═══ DATA SECTION ═══
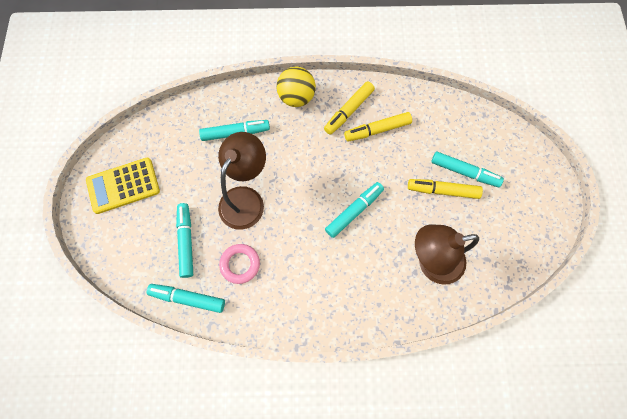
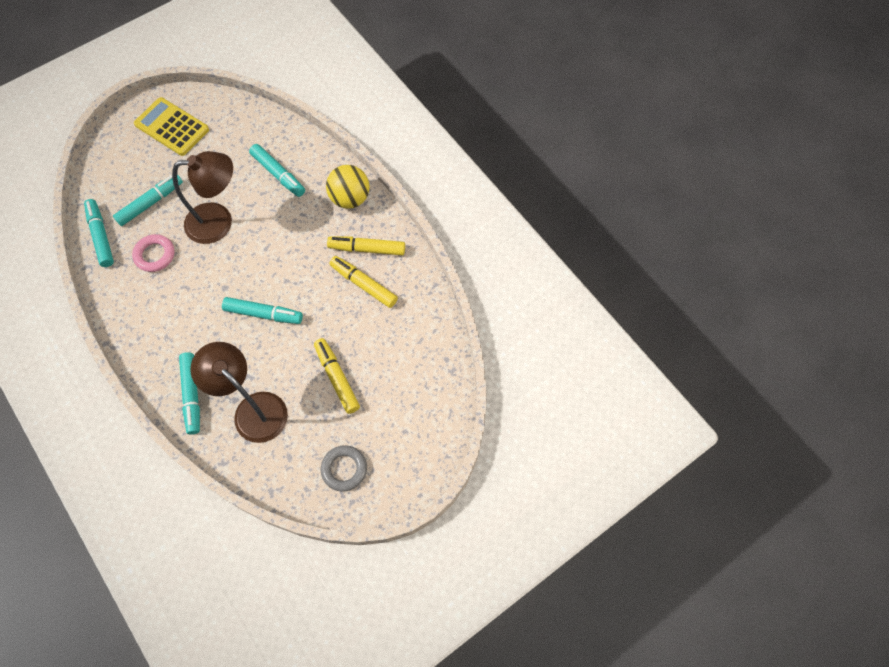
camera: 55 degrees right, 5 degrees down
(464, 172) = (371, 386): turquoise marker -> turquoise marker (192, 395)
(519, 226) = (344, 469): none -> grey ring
═══
═══ DATA SECTION ═══
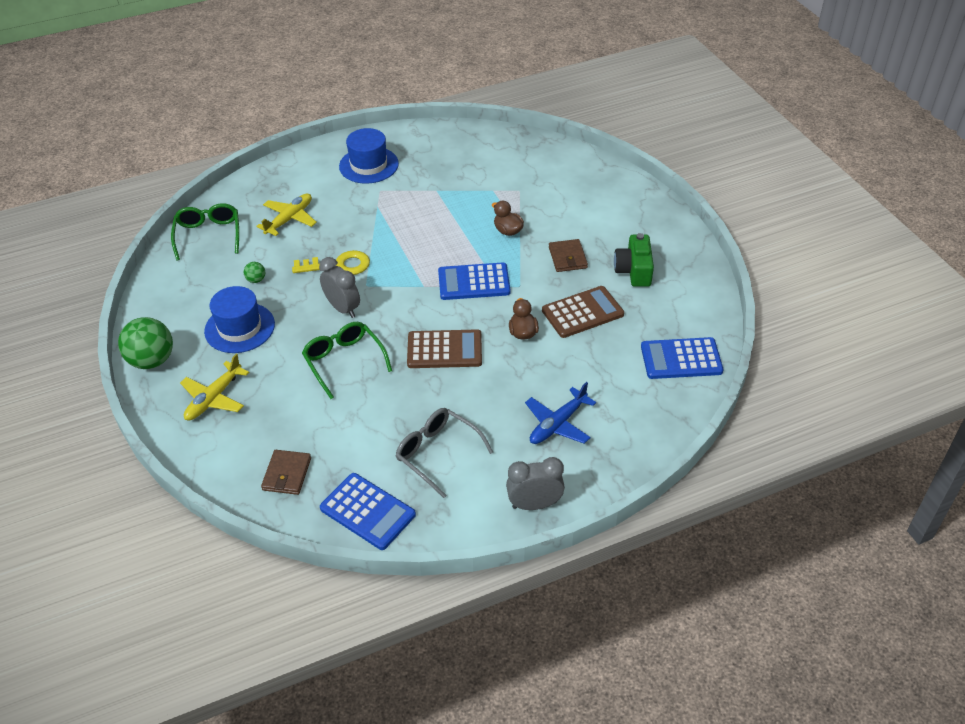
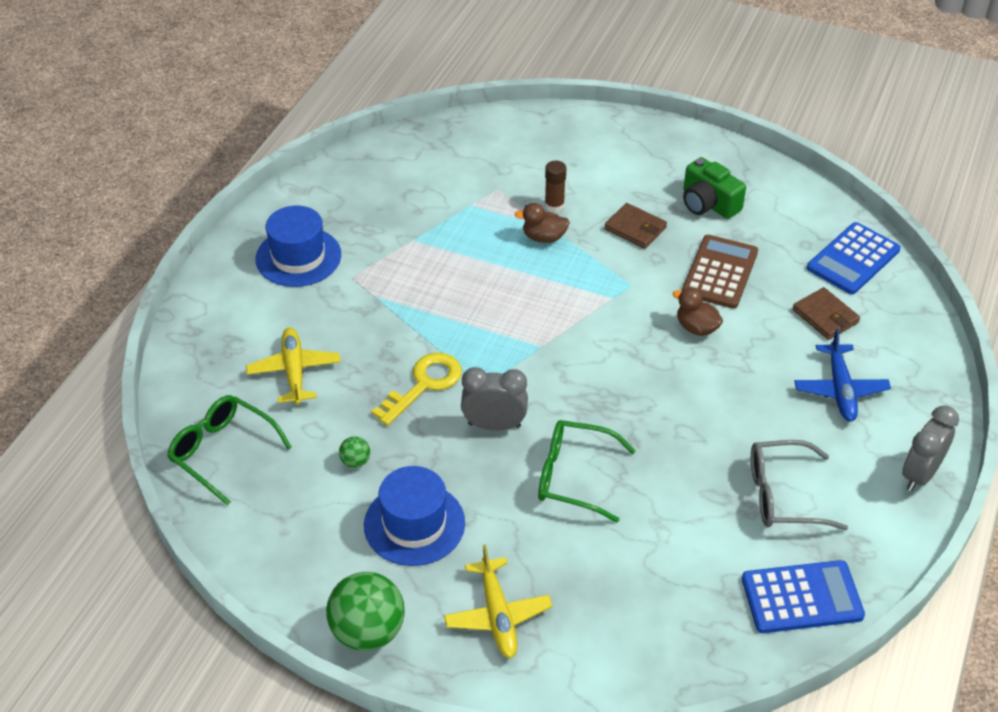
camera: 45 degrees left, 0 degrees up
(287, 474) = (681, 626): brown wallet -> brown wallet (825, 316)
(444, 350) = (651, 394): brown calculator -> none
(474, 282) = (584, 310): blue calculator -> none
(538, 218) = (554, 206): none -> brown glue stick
═══
▸ WHAT YOU ARE ASKED TO DO
Look back at the entries above and repeat, unchanged, every line from the line holding "camera: 45 degrees left, 0 degrees up" through the line holding "(538, 218) = (554, 206): none".

▸ SOLUTION TO THE EXERCISE
camera: 45 degrees left, 0 degrees up
(287, 474) = (681, 626): brown wallet -> brown wallet (825, 316)
(444, 350) = (651, 394): brown calculator -> none
(474, 282) = (584, 310): blue calculator -> none
(538, 218) = (554, 206): none -> brown glue stick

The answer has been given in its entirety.